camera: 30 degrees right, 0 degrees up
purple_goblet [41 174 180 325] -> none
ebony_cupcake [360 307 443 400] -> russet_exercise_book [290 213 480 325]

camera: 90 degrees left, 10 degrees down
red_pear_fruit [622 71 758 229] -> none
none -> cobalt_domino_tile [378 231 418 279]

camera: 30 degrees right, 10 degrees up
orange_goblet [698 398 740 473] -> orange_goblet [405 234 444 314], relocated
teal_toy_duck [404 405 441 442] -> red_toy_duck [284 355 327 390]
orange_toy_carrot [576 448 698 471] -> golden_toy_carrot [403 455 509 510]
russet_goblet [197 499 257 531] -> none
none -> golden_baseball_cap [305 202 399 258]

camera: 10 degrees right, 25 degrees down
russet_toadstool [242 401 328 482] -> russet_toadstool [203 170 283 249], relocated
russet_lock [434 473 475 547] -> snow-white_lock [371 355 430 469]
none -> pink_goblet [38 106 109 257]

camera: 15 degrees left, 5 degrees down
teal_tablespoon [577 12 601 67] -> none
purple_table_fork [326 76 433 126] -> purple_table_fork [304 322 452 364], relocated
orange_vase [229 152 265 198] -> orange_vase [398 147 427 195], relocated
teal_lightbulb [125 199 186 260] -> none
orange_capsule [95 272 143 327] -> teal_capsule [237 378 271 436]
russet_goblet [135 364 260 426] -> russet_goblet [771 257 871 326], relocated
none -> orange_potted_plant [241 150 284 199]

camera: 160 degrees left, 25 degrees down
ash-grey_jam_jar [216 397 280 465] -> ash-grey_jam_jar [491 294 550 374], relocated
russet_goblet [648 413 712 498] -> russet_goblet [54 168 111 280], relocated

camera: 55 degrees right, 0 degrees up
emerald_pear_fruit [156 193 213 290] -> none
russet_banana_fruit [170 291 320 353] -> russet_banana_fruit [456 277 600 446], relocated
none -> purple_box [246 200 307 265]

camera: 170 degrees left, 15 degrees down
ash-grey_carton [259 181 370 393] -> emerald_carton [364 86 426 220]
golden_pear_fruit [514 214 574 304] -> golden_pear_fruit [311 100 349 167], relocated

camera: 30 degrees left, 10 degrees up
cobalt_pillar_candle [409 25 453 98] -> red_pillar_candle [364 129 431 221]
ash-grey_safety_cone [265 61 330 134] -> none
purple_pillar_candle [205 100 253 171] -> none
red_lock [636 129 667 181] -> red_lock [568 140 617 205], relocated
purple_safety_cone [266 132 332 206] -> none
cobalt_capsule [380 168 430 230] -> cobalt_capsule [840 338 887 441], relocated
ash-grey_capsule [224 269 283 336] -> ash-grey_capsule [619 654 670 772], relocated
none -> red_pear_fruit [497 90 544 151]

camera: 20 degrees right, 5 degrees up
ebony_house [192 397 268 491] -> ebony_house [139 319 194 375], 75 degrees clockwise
——————————
▸ **WHAT THIS TASK INVOLVES**:
Retype the portion of the data above that starts on the line with "russet_toadstool [242 401" and finishes on the line with "camera: 15 degrees left, 5 degrees down", including both of those lines.

▸ **TASK RESULT**:
russet_toadstool [242 401 328 482] -> russet_toadstool [203 170 283 249], relocated
russet_lock [434 473 475 547] -> snow-white_lock [371 355 430 469]
none -> pink_goblet [38 106 109 257]

camera: 15 degrees left, 5 degrees down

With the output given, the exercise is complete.